- Records supplied:

-- Opening Marker --

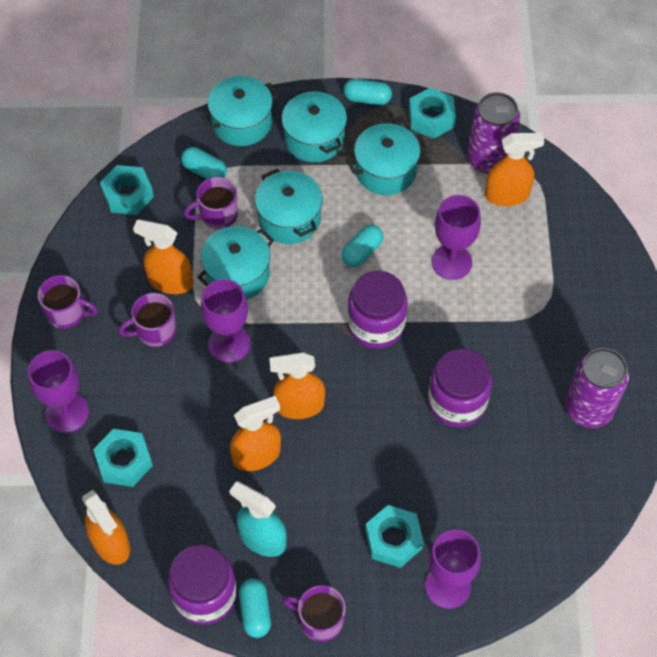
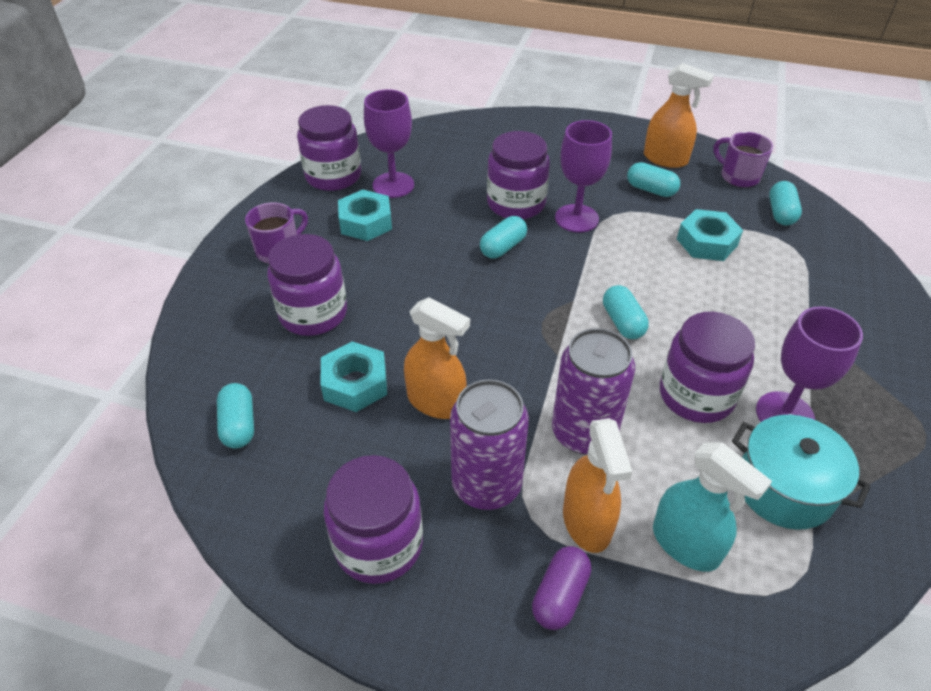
orange spray bottle: 5 -> 3
purple capsule: 0 -> 1
purple goblet: 4 -> 3
purple jar: 3 -> 5
purple mug: 4 -> 2
turquoise capsule: 4 -> 5
turquoise nut: 4 -> 3
turquoise pot: 5 -> 1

-- Closing Marker --

- What is needed: A single number is the whole answer: how many lines of the records contain the word "turquoise".

- Problem solution: 3